■ Input material
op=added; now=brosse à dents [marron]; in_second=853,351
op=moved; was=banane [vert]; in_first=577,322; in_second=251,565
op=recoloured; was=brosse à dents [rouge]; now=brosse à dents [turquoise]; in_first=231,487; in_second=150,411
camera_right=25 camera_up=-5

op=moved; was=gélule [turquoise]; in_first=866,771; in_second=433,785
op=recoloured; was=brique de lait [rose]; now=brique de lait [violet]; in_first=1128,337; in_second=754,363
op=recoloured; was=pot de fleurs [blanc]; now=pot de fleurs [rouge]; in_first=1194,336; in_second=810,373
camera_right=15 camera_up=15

* * *

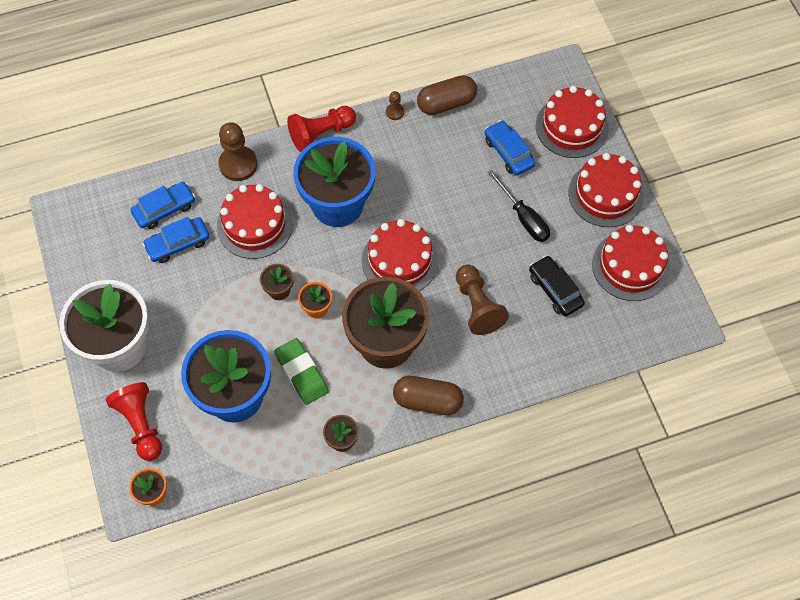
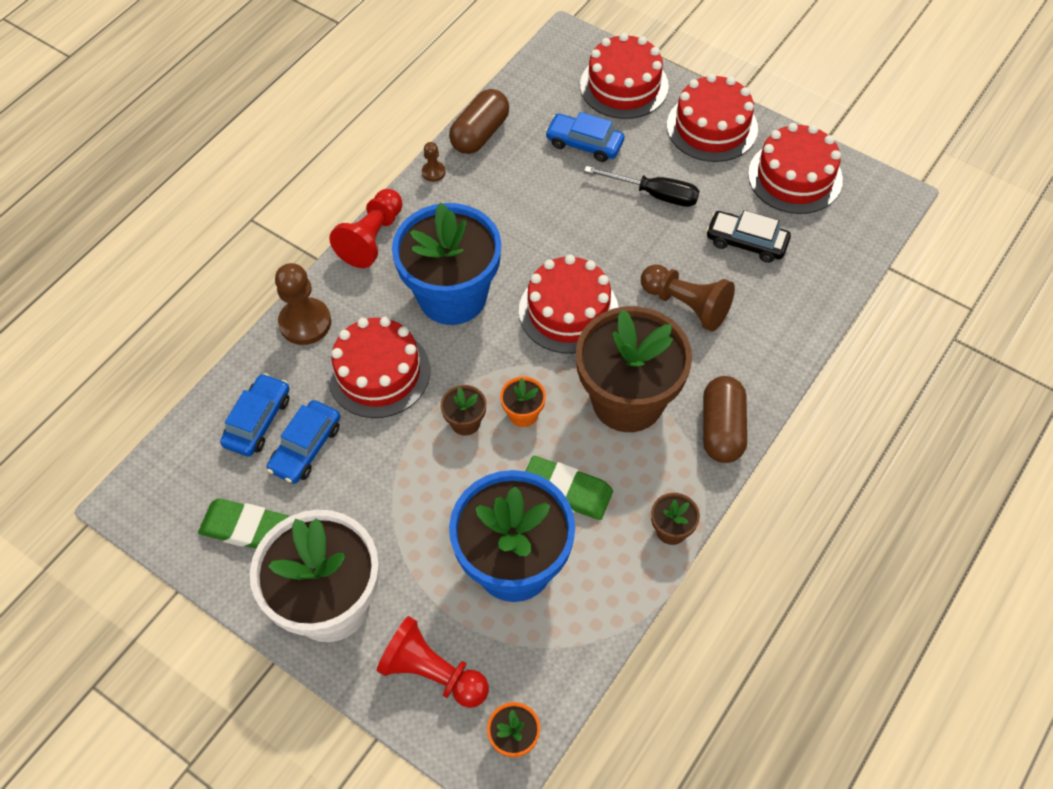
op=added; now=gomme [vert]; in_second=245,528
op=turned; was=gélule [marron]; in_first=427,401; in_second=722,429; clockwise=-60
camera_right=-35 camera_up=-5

■ Action item
Scan the data for lines containing "dents" and copy all of them.

■ Answer space
op=added; now=brosse à dents [marron]; in_second=853,351
op=recoloured; was=brosse à dents [rouge]; now=brosse à dents [turquoise]; in_first=231,487; in_second=150,411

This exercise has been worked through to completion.